>>>

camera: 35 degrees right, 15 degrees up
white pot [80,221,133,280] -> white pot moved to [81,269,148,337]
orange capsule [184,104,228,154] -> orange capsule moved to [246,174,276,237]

<<<
>>>

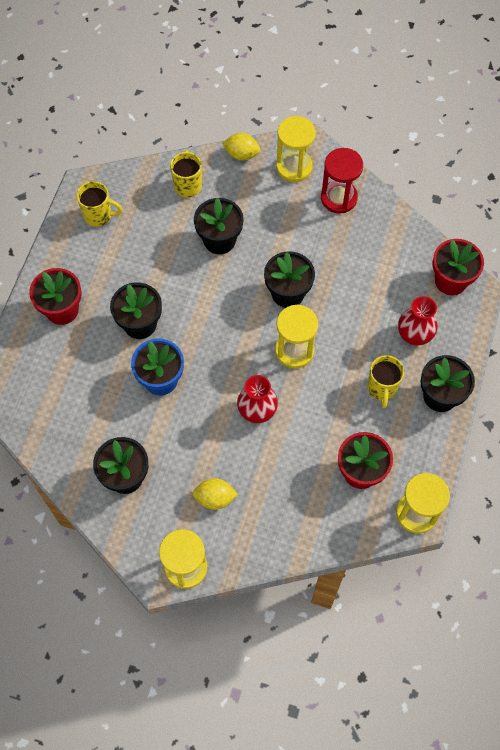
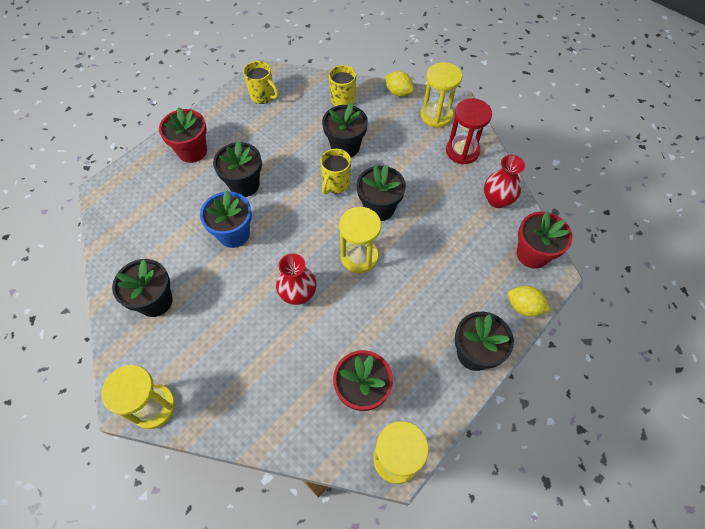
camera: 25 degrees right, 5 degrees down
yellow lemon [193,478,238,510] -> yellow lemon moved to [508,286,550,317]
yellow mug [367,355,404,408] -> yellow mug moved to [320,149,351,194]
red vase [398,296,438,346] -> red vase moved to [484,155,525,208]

<<<

▶ _Problem requirements_
The required answer is each line of the entries containing the string "camera".

▶ _Written solution_
camera: 35 degrees right, 15 degrees up
camera: 25 degrees right, 5 degrees down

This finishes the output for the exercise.